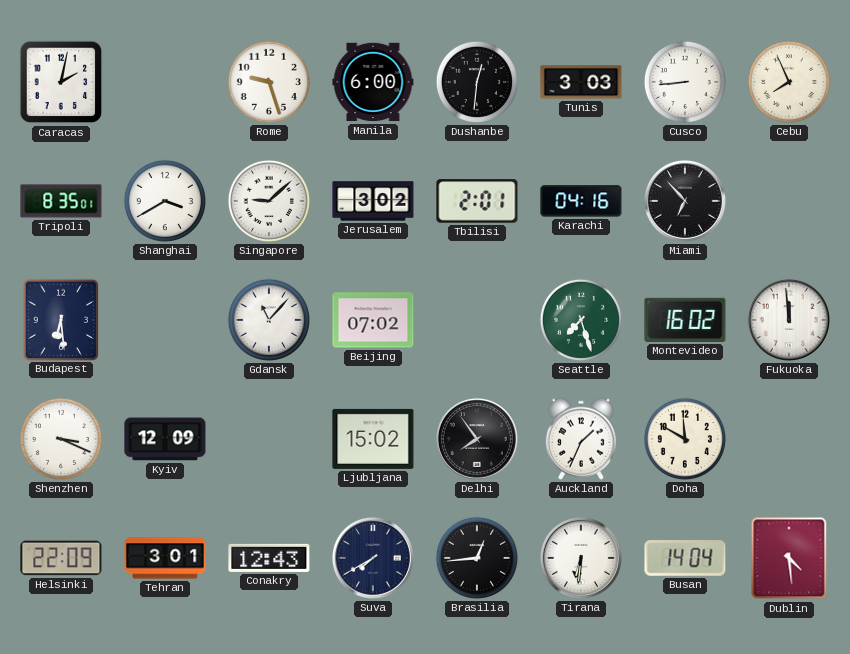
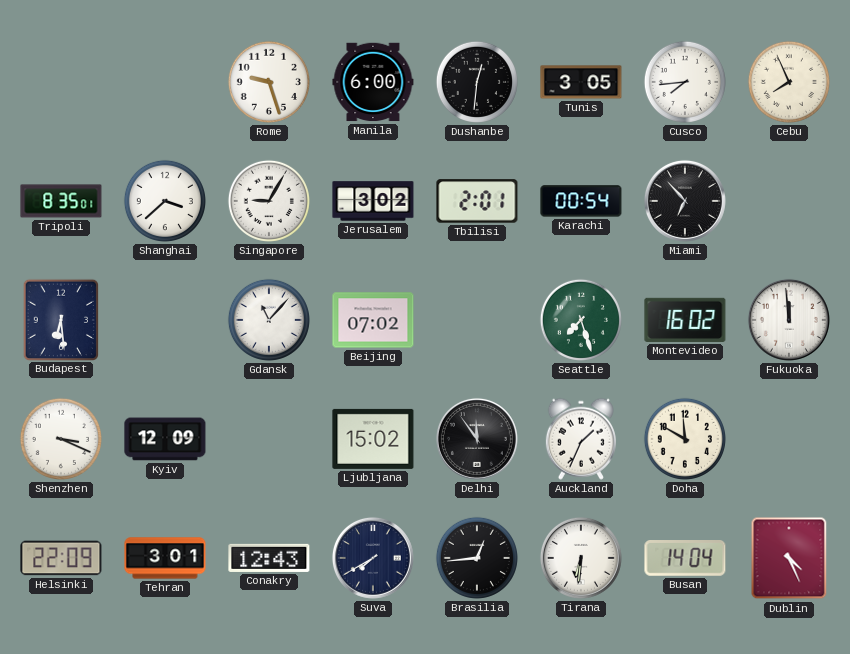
Caracas: 2:02 -> none
Tunis: 3:03 -> 3:05
Cusco: 8:44 -> 7:44
Shanghai: 3:40 -> 3:38
Singapore: 9:08 -> 9:05
Karachi: 04:16 -> 00:54
Delhi: 7:54 -> 11:54
Dublin: 4:29 -> 4:26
· · ·
Could you output every line above verbatim, omitting the two pictures?

Caracas: 2:02 -> none
Tunis: 3:03 -> 3:05
Cusco: 8:44 -> 7:44
Shanghai: 3:40 -> 3:38
Singapore: 9:08 -> 9:05
Karachi: 04:16 -> 00:54
Delhi: 7:54 -> 11:54
Dublin: 4:29 -> 4:26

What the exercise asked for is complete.